__Task description__
The text of every record, exactly as given and with no pictures, should be your output.

__Dataset entries__
#####
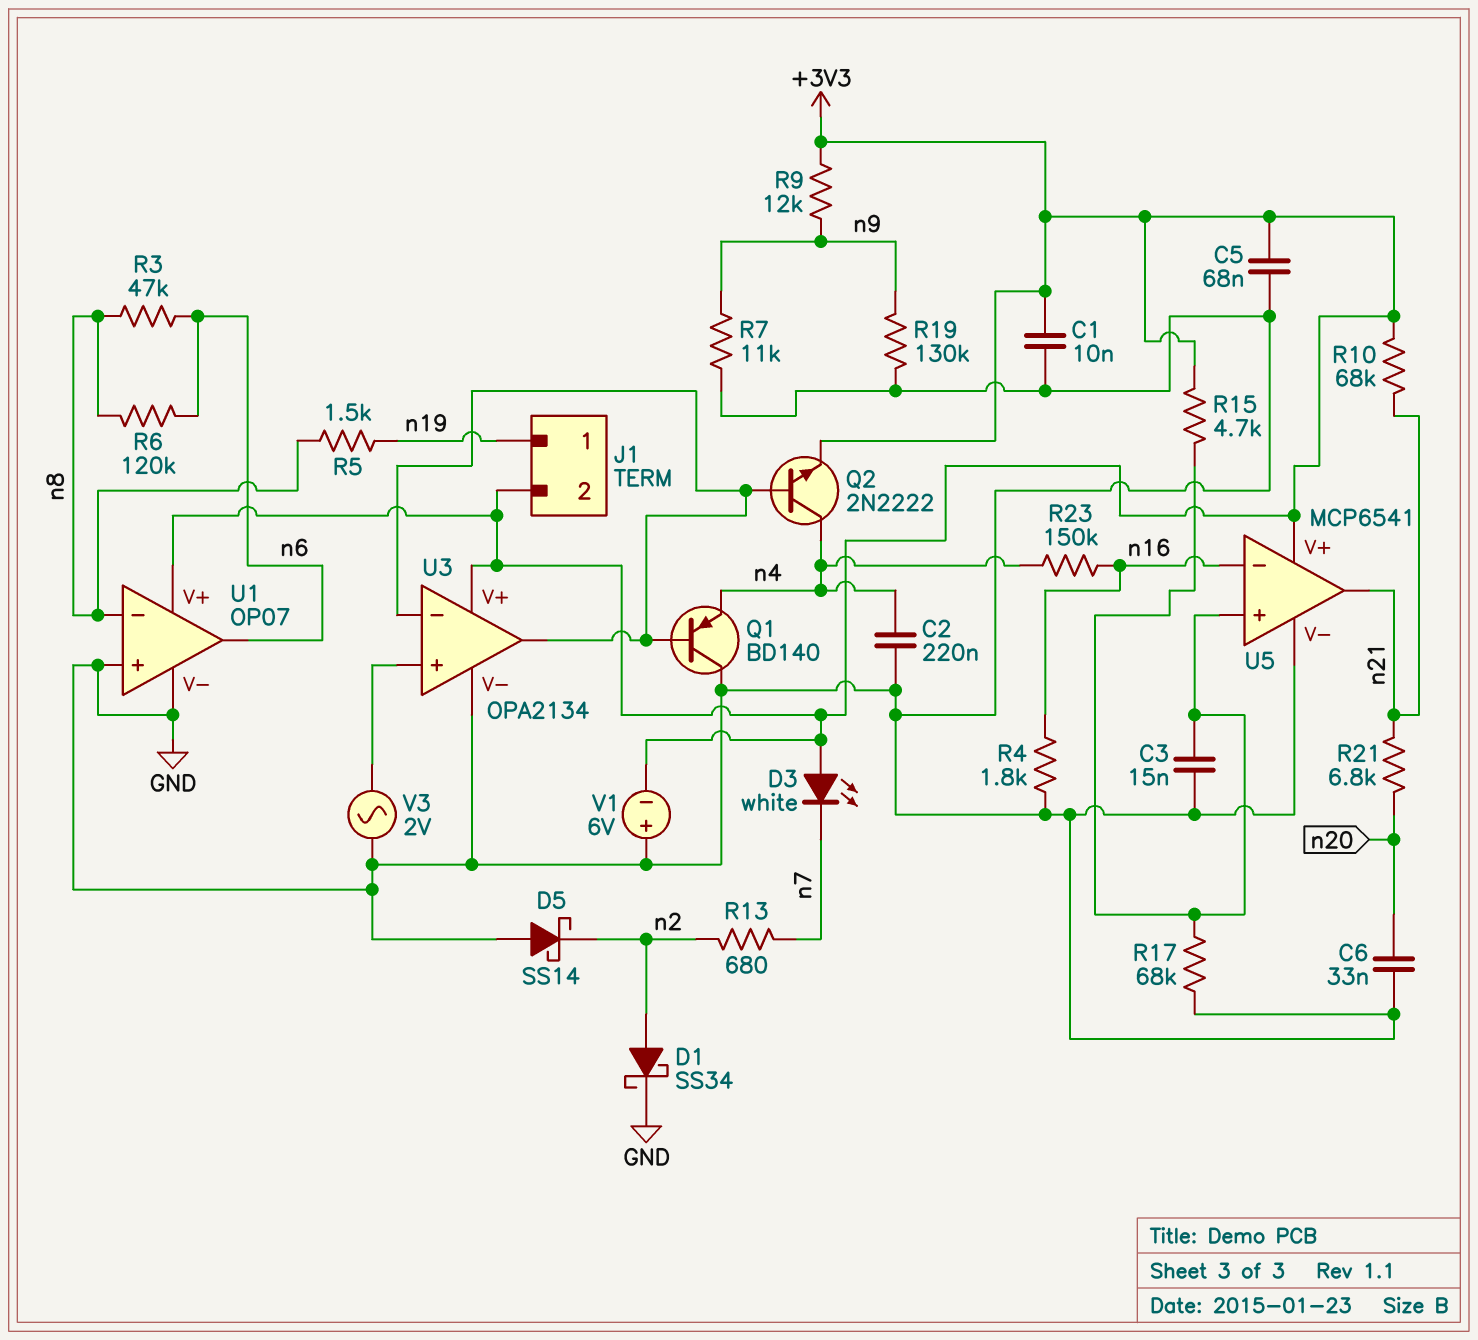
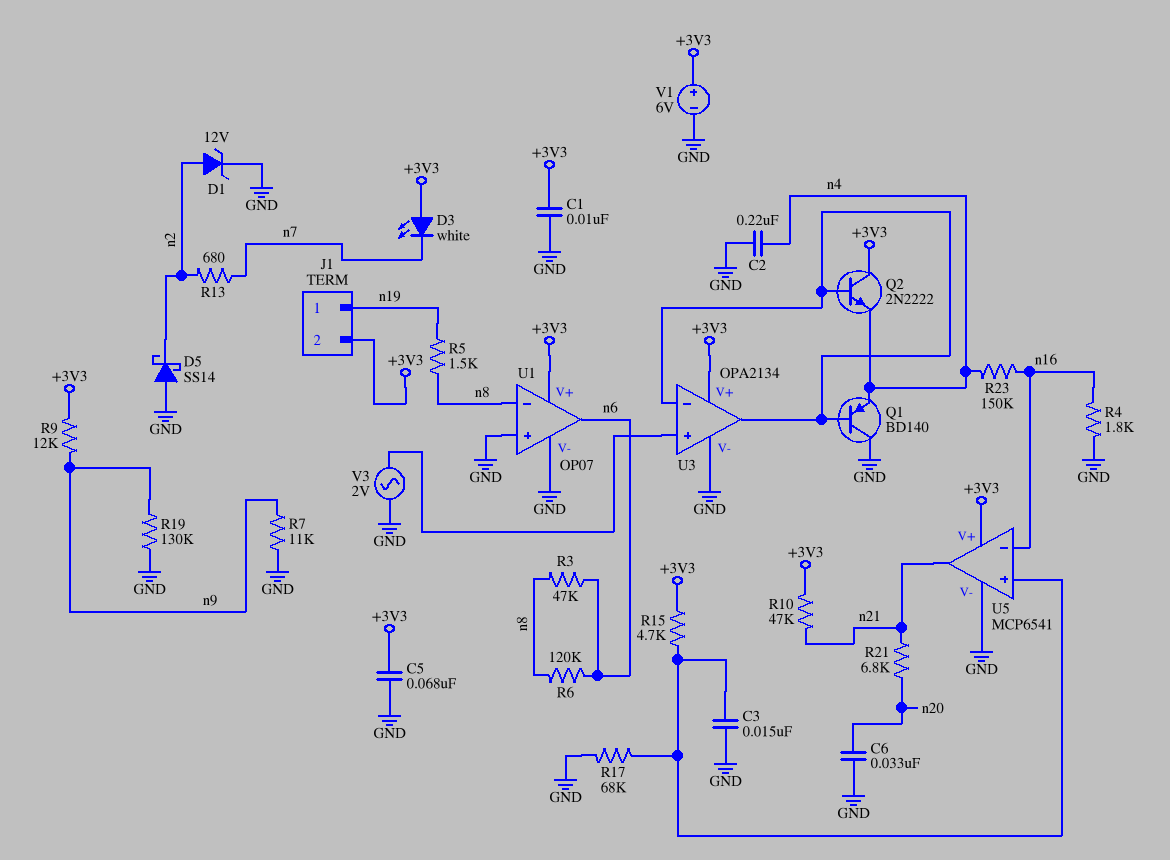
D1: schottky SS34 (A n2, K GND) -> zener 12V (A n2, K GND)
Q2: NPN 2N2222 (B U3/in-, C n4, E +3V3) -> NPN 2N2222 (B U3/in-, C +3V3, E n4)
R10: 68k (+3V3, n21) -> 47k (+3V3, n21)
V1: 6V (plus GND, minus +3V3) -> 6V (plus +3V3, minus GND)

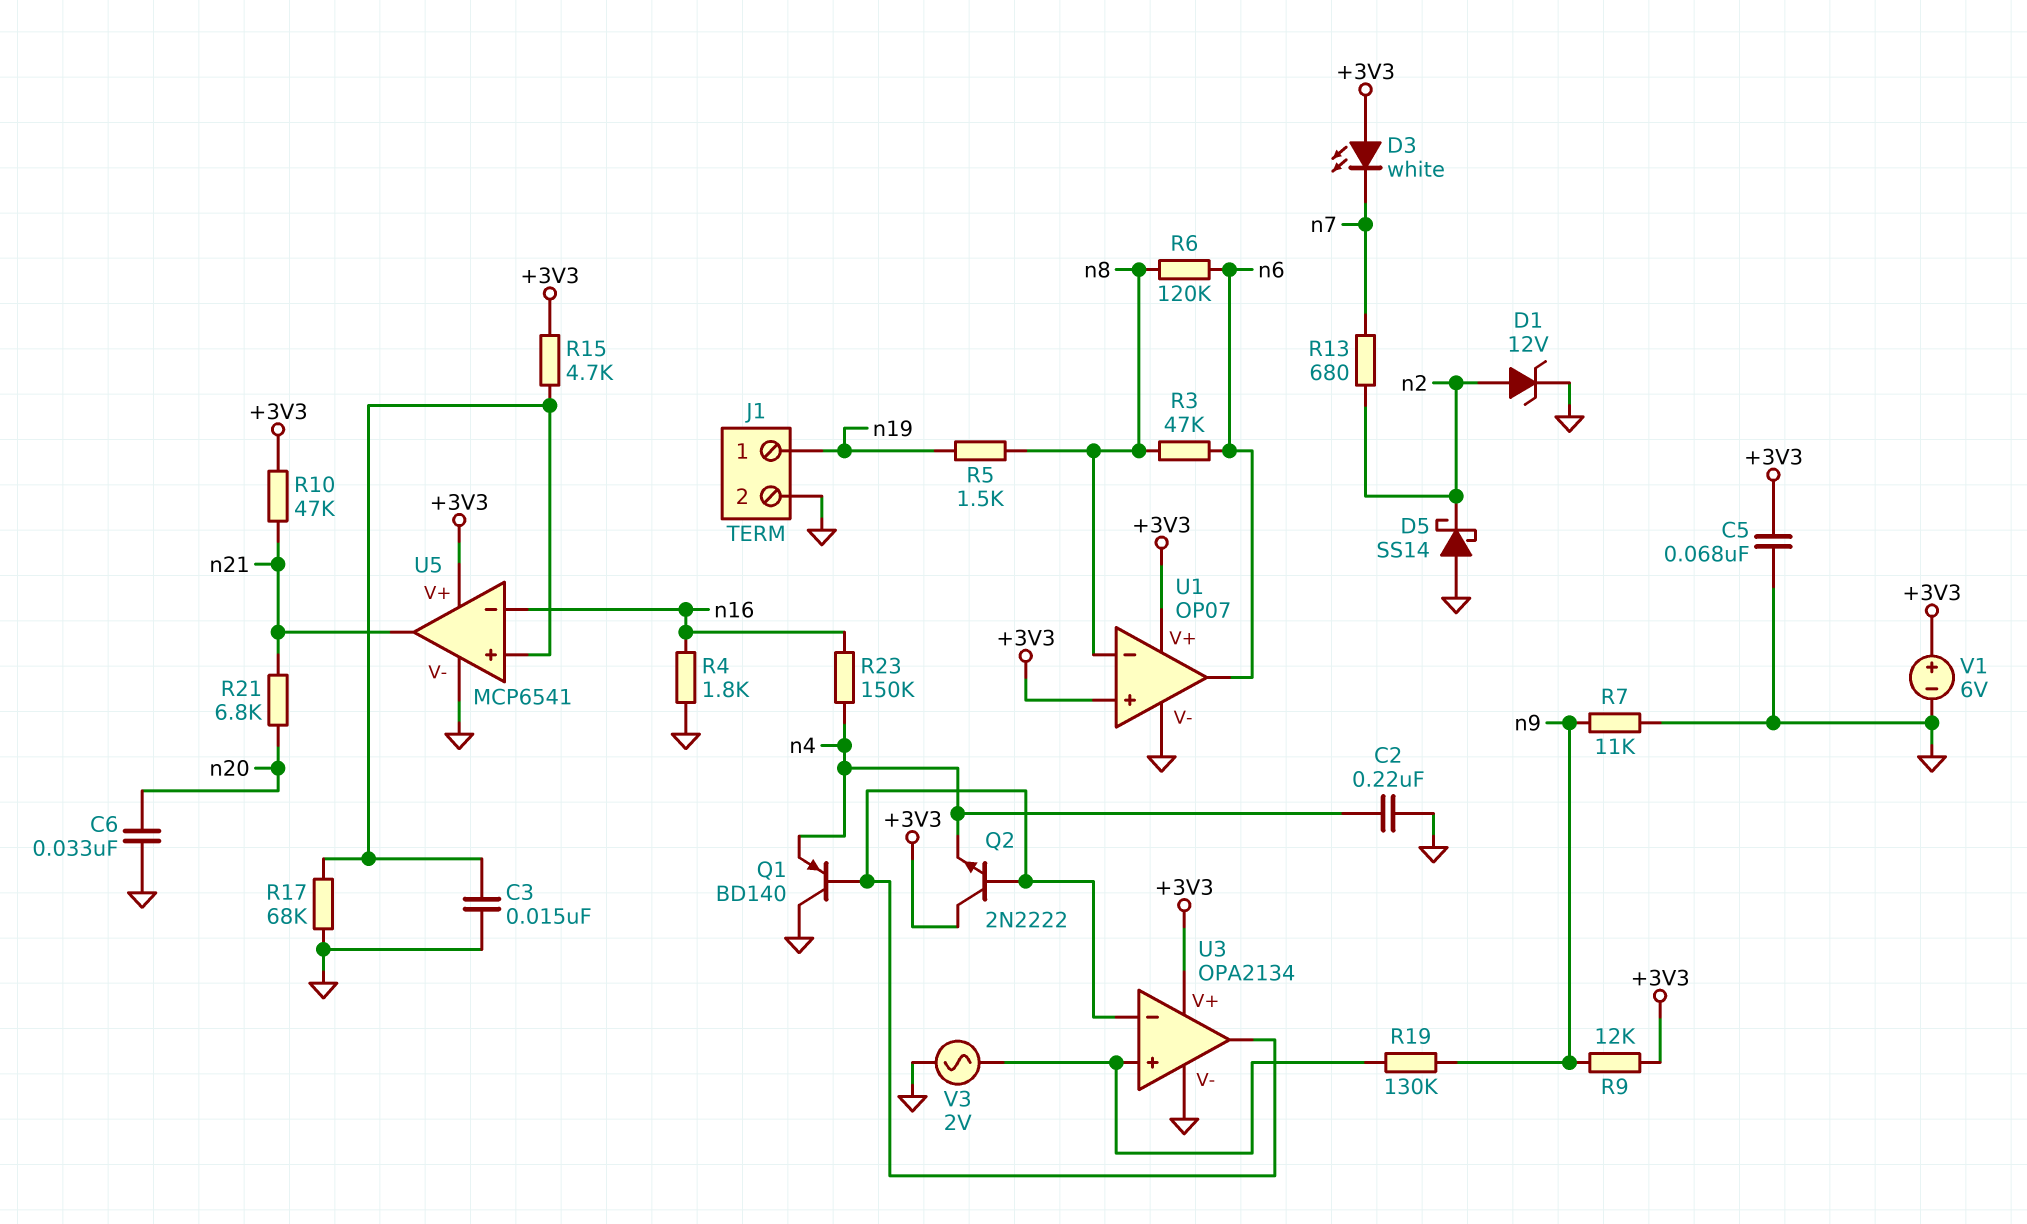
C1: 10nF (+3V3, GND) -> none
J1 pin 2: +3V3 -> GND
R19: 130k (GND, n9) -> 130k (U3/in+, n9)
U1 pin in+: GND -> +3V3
#####
__Answer to this problem__
D1: schottky SS34 (A n2, K GND) -> zener 12V (A n2, K GND)
Q2: NPN 2N2222 (B U3/in-, C n4, E +3V3) -> NPN 2N2222 (B U3/in-, C +3V3, E n4)
R10: 68k (+3V3, n21) -> 47k (+3V3, n21)
V1: 6V (plus GND, minus +3V3) -> 6V (plus +3V3, minus GND)

C1: 10nF (+3V3, GND) -> none
J1 pin 2: +3V3 -> GND
R19: 130k (GND, n9) -> 130k (U3/in+, n9)
U1 pin in+: GND -> +3V3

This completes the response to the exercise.